Task item ▸ In the data below, locate the line containing "R10: 75k (BUF, FB2) -> 4.7k (BUF, FB2)" and the line containing "U4 pin in-: FB2 -> VP", then retype both and everything between them exactly. Pictures are not part of the copy.

Exercise data ▸
##############################

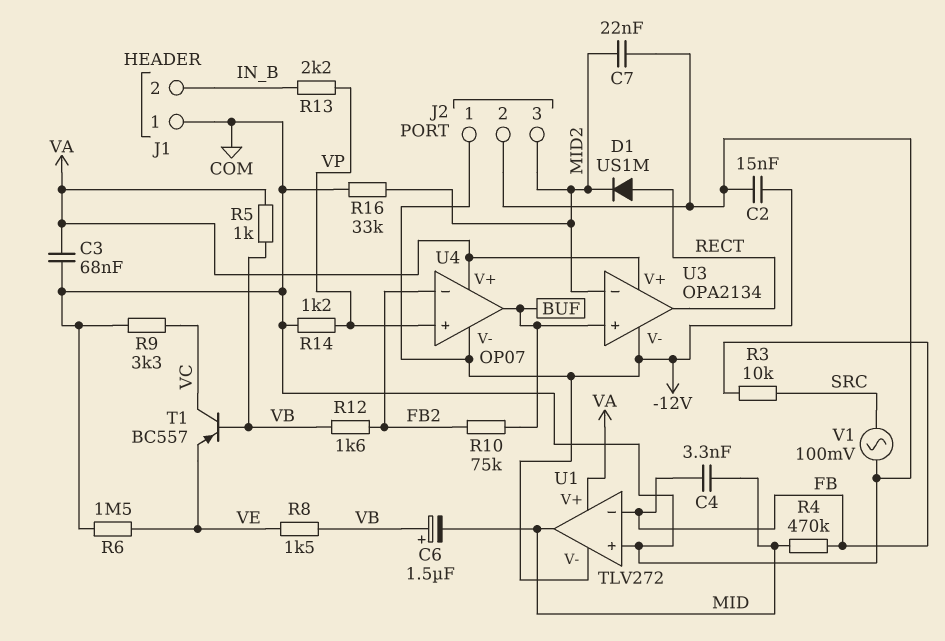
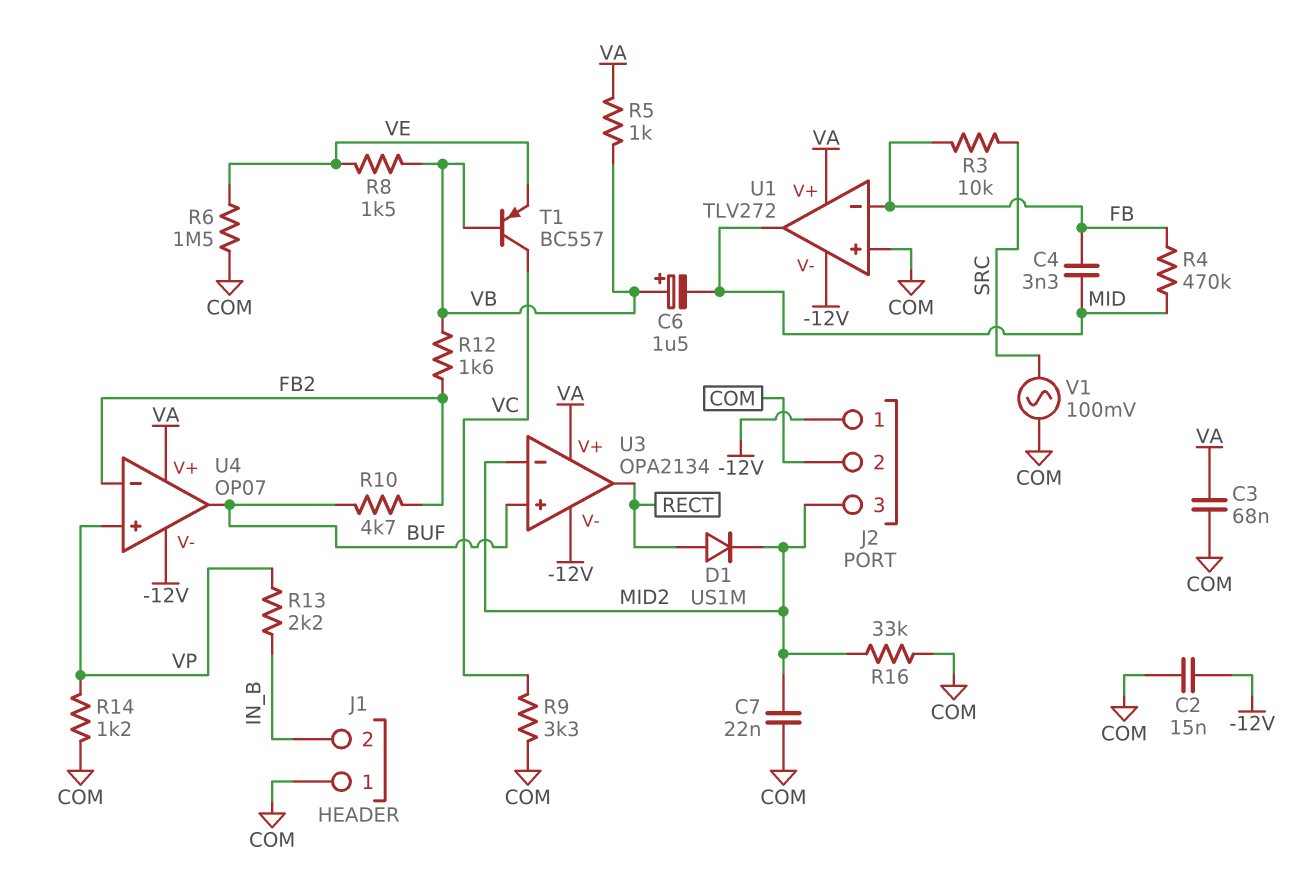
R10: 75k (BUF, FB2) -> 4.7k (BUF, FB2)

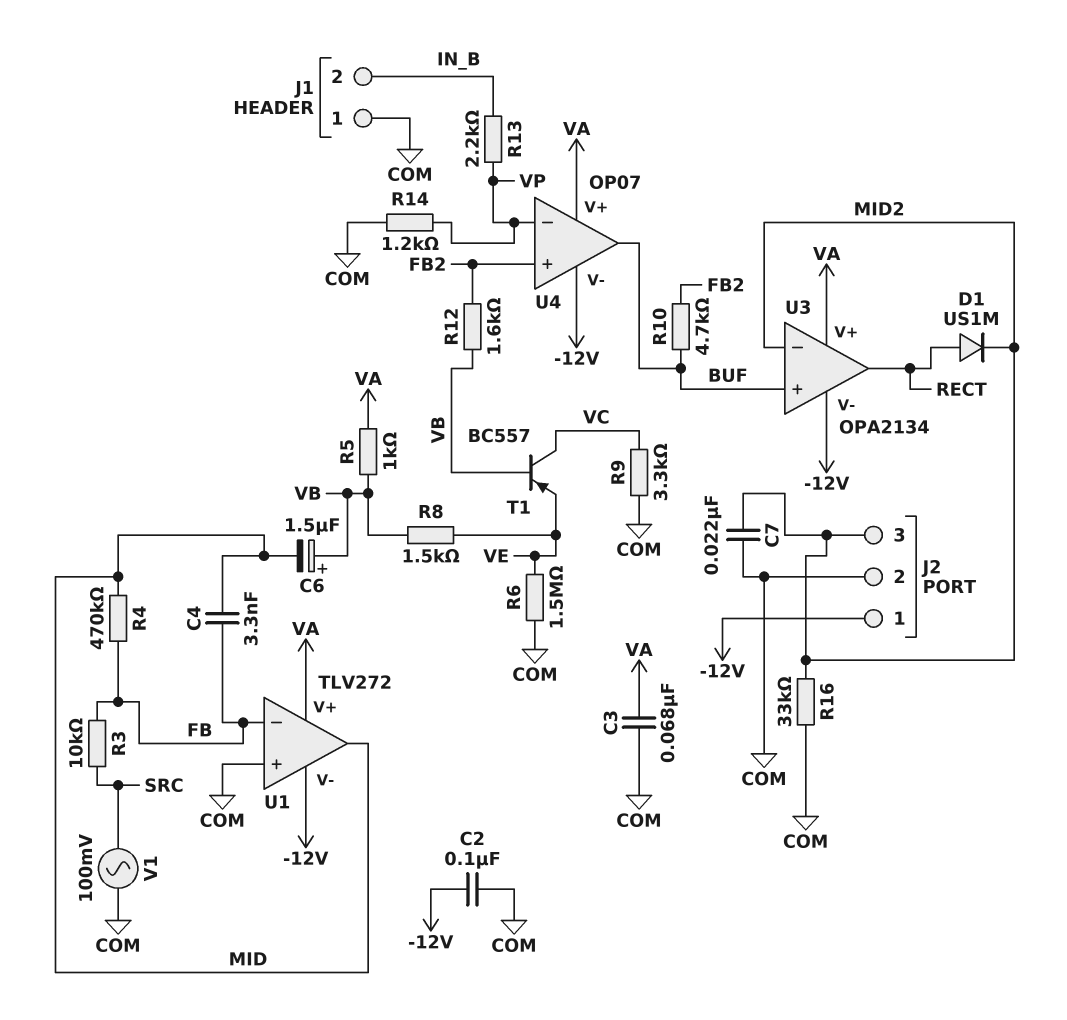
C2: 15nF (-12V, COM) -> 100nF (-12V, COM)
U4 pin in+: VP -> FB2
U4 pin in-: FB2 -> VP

##############################

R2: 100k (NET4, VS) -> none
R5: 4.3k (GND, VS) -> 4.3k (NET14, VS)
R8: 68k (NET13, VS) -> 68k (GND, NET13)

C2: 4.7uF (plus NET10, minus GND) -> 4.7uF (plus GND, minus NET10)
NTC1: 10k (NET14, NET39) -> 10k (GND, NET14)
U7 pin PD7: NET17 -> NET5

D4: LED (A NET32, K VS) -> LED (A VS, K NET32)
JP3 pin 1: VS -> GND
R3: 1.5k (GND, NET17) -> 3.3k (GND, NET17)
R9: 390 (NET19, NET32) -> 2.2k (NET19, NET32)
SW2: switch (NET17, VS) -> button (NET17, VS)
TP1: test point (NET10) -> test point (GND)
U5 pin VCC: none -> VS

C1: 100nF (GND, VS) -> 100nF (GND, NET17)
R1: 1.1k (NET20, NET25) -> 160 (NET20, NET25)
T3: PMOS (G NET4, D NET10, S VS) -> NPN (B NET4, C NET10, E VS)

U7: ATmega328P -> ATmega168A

##############################

Response to the task ▸
R10: 75k (BUF, FB2) -> 4.7k (BUF, FB2)

C2: 15nF (-12V, COM) -> 100nF (-12V, COM)
U4 pin in+: VP -> FB2
U4 pin in-: FB2 -> VP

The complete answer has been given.